SET TASK. Turn all of the data below into a numbered list, leaving out any blank lines.
-- Start LISTING --
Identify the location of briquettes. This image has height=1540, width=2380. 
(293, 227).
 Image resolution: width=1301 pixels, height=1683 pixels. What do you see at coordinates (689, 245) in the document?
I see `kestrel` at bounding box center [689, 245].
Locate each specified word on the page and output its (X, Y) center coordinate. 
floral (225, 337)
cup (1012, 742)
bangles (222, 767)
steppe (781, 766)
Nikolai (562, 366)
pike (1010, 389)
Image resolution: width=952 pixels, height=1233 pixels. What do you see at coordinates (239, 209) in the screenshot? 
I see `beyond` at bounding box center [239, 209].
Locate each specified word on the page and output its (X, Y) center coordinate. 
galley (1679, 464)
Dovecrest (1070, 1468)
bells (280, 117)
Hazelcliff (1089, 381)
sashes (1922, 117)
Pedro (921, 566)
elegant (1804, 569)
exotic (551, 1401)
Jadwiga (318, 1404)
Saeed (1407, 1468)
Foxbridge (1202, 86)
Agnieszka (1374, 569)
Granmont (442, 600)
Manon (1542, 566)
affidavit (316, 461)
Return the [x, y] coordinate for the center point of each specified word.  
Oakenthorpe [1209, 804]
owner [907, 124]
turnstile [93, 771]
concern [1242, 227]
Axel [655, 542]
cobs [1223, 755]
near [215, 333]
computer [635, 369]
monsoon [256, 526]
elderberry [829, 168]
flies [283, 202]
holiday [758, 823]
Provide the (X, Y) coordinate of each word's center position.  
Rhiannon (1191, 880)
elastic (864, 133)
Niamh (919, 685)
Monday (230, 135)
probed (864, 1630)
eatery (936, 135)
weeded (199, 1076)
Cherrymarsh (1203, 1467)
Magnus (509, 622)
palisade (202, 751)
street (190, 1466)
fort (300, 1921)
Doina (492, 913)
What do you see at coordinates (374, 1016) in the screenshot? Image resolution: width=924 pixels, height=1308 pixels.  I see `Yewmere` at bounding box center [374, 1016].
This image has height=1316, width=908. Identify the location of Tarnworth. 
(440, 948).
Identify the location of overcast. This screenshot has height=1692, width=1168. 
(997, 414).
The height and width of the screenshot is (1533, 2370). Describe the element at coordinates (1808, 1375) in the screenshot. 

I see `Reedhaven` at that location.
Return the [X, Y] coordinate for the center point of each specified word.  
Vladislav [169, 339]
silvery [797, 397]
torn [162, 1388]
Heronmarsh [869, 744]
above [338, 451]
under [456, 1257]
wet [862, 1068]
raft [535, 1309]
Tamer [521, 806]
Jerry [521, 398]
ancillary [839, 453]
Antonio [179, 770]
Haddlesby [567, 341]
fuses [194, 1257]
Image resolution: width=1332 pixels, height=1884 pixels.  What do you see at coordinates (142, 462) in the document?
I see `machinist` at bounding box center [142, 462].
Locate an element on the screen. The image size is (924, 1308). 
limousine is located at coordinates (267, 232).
-- End LISTING --
THE SOLUTION.
1. Identify the location of briquettes. This image has height=1540, width=2380. 
2. (293, 227).
3.  Image resolution: width=1301 pixels, height=1683 pixels. What do you see at coordinates (689, 245) in the document?
4. I see `kestrel` at bounding box center [689, 245].
5. Locate each specified word on the page and output its (X, Y) center coordinate. 
6. floral (225, 337)
7. cup (1012, 742)
8. bangles (222, 767)
9. steppe (781, 766)
10. Nikolai (562, 366)
11. pike (1010, 389)
12. Image resolution: width=952 pixels, height=1233 pixels. What do you see at coordinates (239, 209) in the screenshot? 
13. I see `beyond` at bounding box center [239, 209].
14. Locate each specified word on the page and output its (X, Y) center coordinate. 
15. galley (1679, 464)
16. Dovecrest (1070, 1468)
17. bells (280, 117)
18. Hazelcliff (1089, 381)
19. sashes (1922, 117)
20. Pedro (921, 566)
21. elegant (1804, 569)
22. exotic (551, 1401)
23. Jadwiga (318, 1404)
24. Saeed (1407, 1468)
25. Foxbridge (1202, 86)
26. Agnieszka (1374, 569)
27. Granmont (442, 600)
28. Manon (1542, 566)
29. affidavit (316, 461)
30. Return the [x, y] coordinate for the center point of each specified word.  
31. Oakenthorpe [1209, 804]
32. owner [907, 124]
33. turnstile [93, 771]
34. concern [1242, 227]
35. Axel [655, 542]
36. cobs [1223, 755]
37. near [215, 333]
38. computer [635, 369]
39. monsoon [256, 526]
40. elderberry [829, 168]
41. flies [283, 202]
42. holiday [758, 823]
43. Provide the (X, Y) coordinate of each word's center position.  
44. Rhiannon (1191, 880)
45. elastic (864, 133)
46. Niamh (919, 685)
47. Monday (230, 135)
48. probed (864, 1630)
49. eatery (936, 135)
50. weeded (199, 1076)
51. Cherrymarsh (1203, 1467)
52. Magnus (509, 622)
53. palisade (202, 751)
54. street (190, 1466)
55. fort (300, 1921)
56. Doina (492, 913)
57. What do you see at coordinates (374, 1016) in the screenshot? Image resolution: width=924 pixels, height=1308 pixels.  I see `Yewmere` at bounding box center [374, 1016].
58. This image has height=1316, width=908. Identify the location of Tarnworth. 
59. (440, 948).
60. Identify the location of overcast. This screenshot has height=1692, width=1168. 
61. (997, 414).
62. The height and width of the screenshot is (1533, 2370). Describe the element at coordinates (1808, 1375) in the screenshot. 
63. I see `Reedhaven` at that location.
64. Return the [X, Y] coordinate for the center point of each specified word.  
65. Vladislav [169, 339]
66. silvery [797, 397]
67. torn [162, 1388]
68. Heronmarsh [869, 744]
69. above [338, 451]
70. under [456, 1257]
71. wet [862, 1068]
72. raft [535, 1309]
73. Tamer [521, 806]
74. Jerry [521, 398]
75. ancillary [839, 453]
76. Antonio [179, 770]
77. Haddlesby [567, 341]
78. fuses [194, 1257]
79. Image resolution: width=1332 pixels, height=1884 pixels.  What do you see at coordinates (142, 462) in the document?
80. I see `machinist` at bounding box center [142, 462].
81. Locate an element on the screen. The image size is (924, 1308). 
82. limousine is located at coordinates (267, 232).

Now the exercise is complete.